=== Begin Enclosure ===

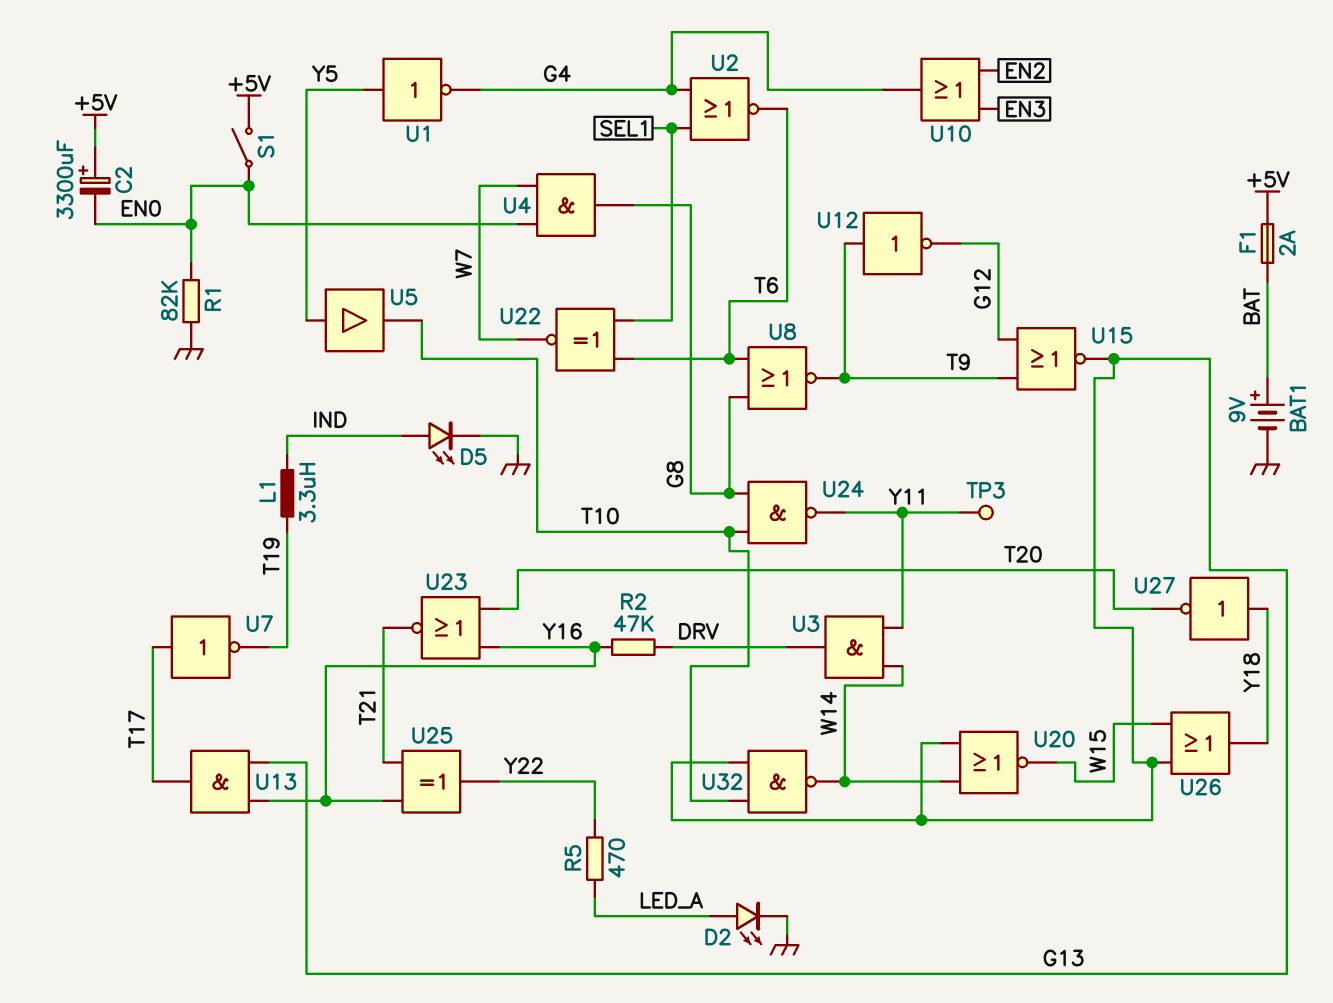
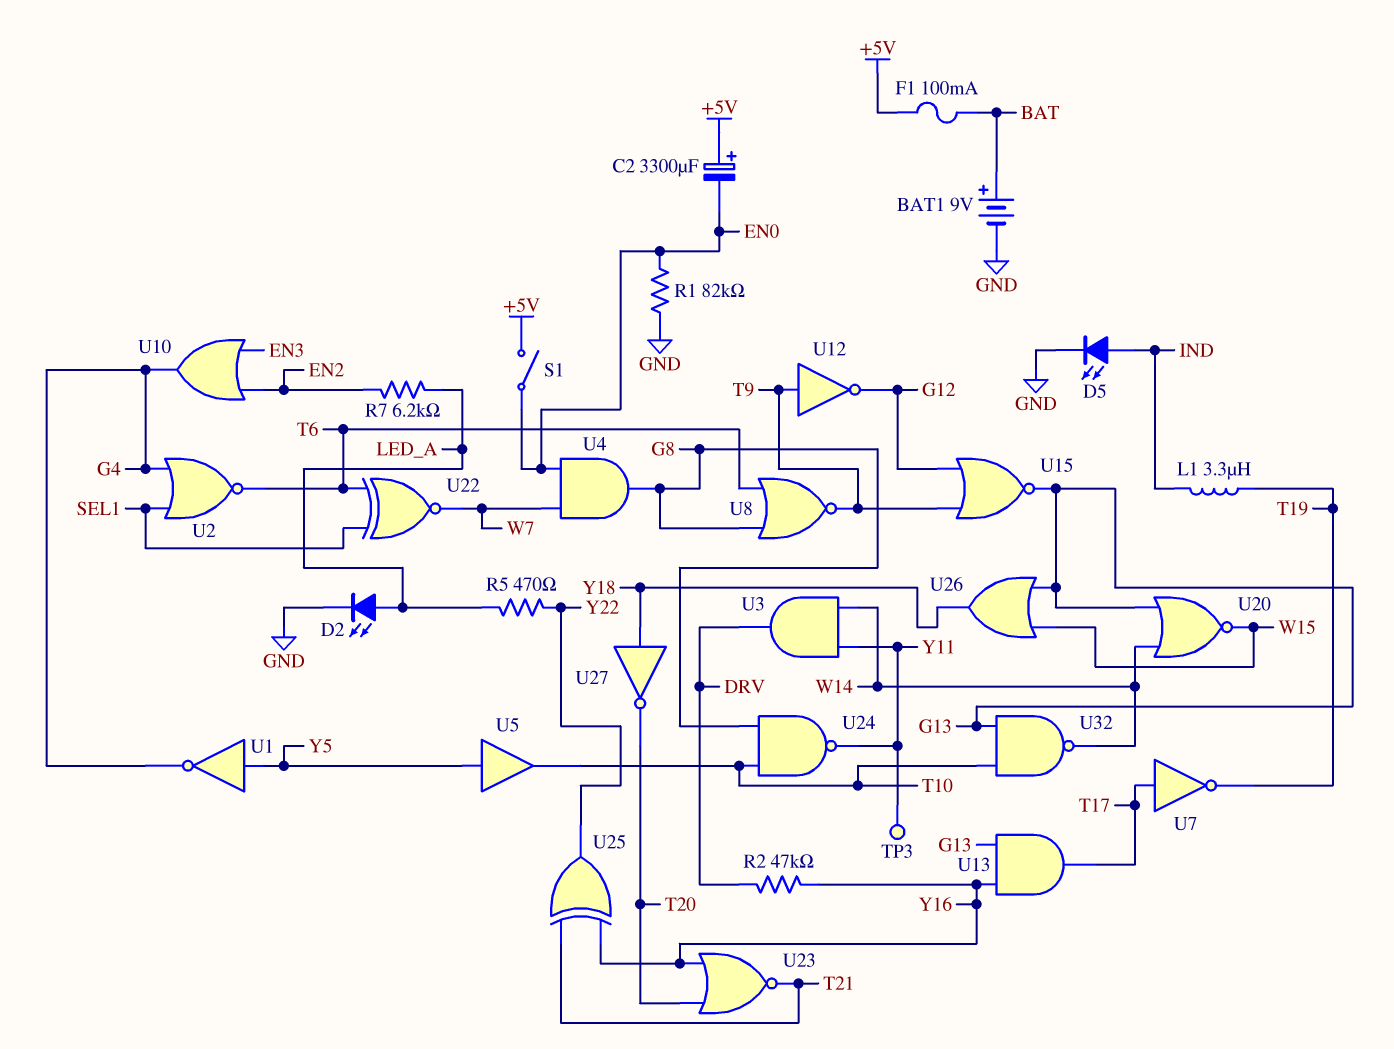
F1: 2A (+5V, BAT) -> 100mA (+5V, BAT)
R7: none -> 6.2k (EN2, LED_A)

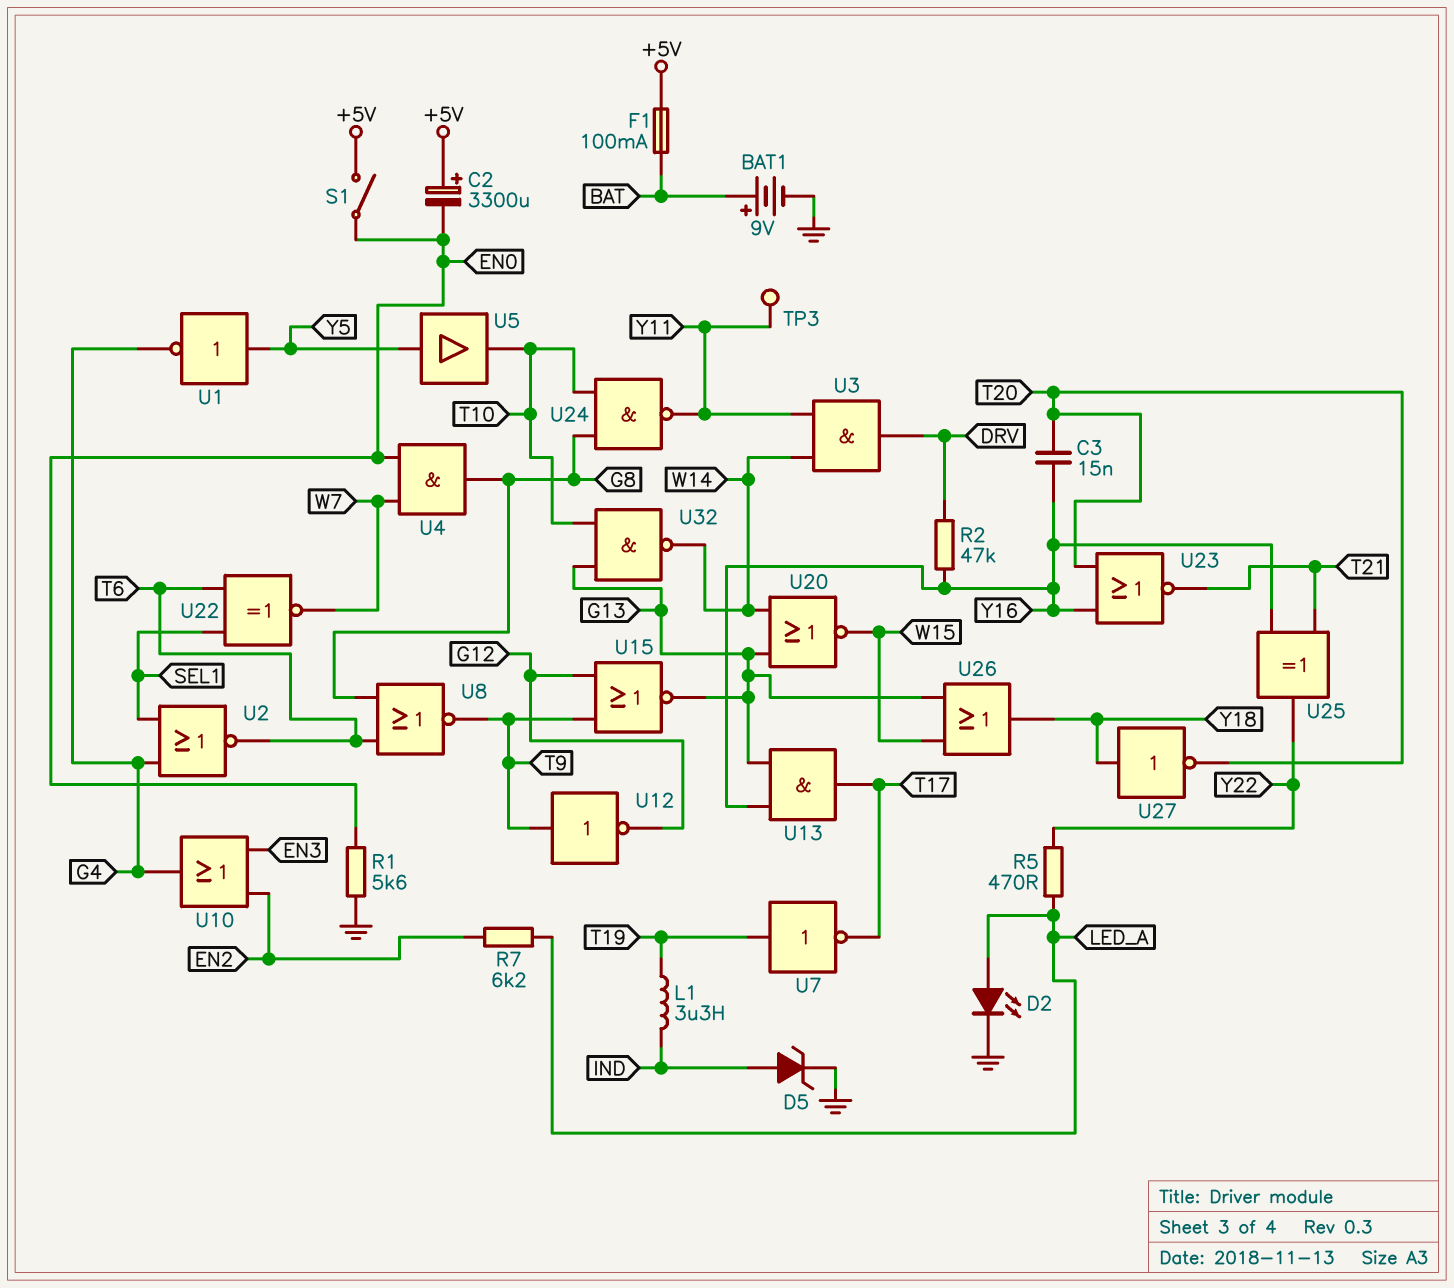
C3: none -> 15nF (T20, Y16)
D5: LED (A IND, K GND) -> zener (A IND, K GND)
R1: 82k (EN0, GND) -> 5.6k (EN0, GND)
U7: NOT (in T17, out T19) -> NOT (in T19, out T17)

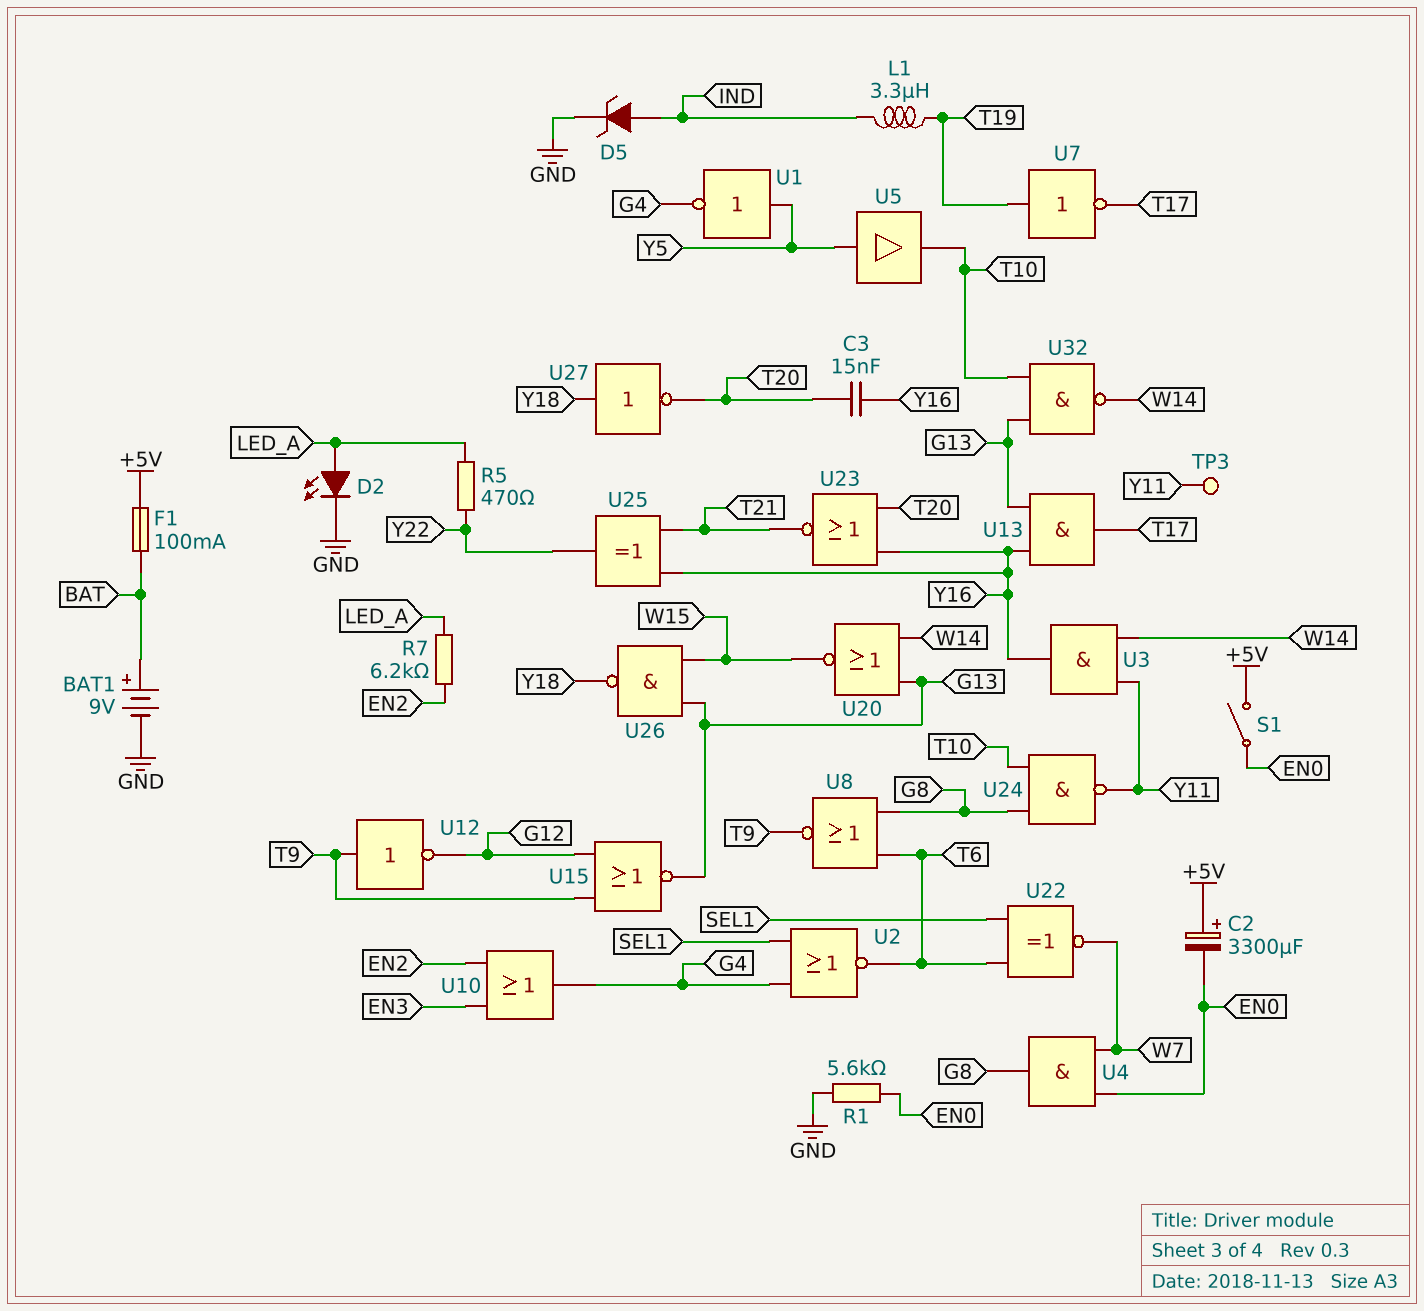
R2: 47k (DRV, Y16) -> none
U3: AND (in W14, in Y11, out DRV) -> AND (in W14, in Y11, out Y16)
U26: OR (in G13, in W15, out Y18) -> NAND (in G13, in W15, out Y18)

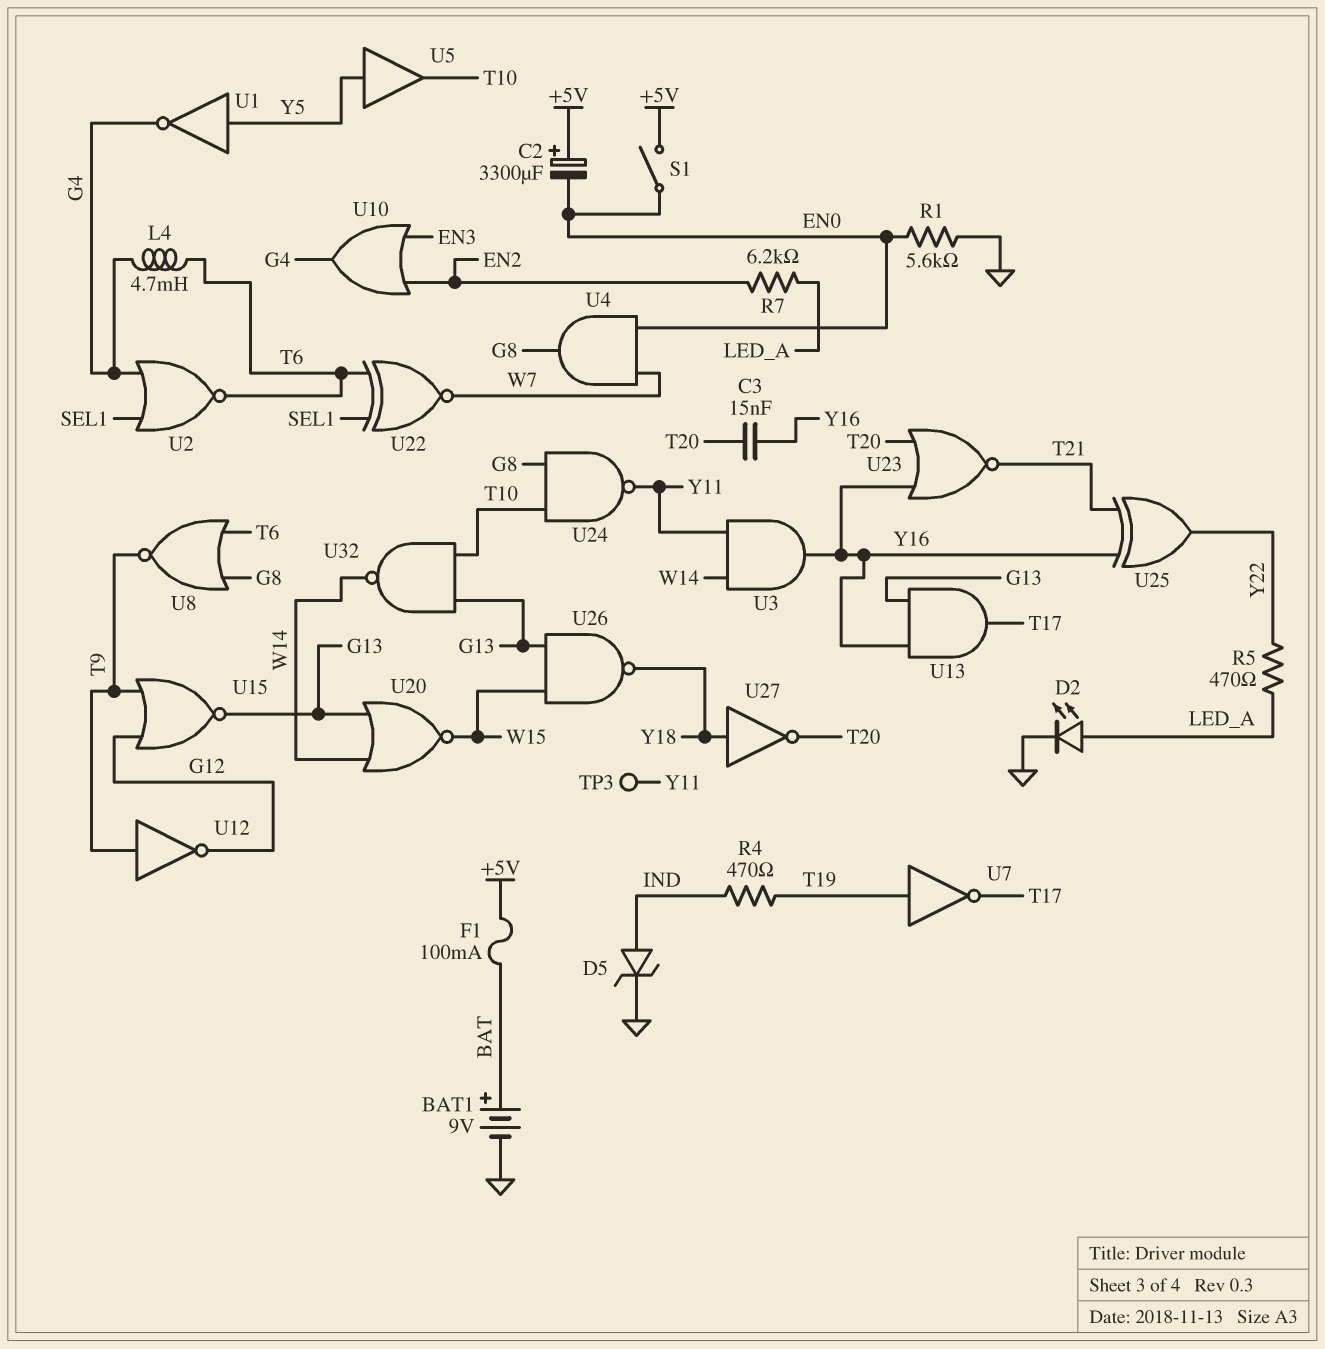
L1: 3.3uH (IND, T19) -> none
L4: none -> 4.7mH (G4, T6)
R4: none -> 470 (IND, T19)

=== End Enclosure ===

[Task item]: Would you return all of the data above word for word, omitting every picture?

[Expected output]:
F1: 2A (+5V, BAT) -> 100mA (+5V, BAT)
R7: none -> 6.2k (EN2, LED_A)

C3: none -> 15nF (T20, Y16)
D5: LED (A IND, K GND) -> zener (A IND, K GND)
R1: 82k (EN0, GND) -> 5.6k (EN0, GND)
U7: NOT (in T17, out T19) -> NOT (in T19, out T17)

R2: 47k (DRV, Y16) -> none
U3: AND (in W14, in Y11, out DRV) -> AND (in W14, in Y11, out Y16)
U26: OR (in G13, in W15, out Y18) -> NAND (in G13, in W15, out Y18)

L1: 3.3uH (IND, T19) -> none
L4: none -> 4.7mH (G4, T6)
R4: none -> 470 (IND, T19)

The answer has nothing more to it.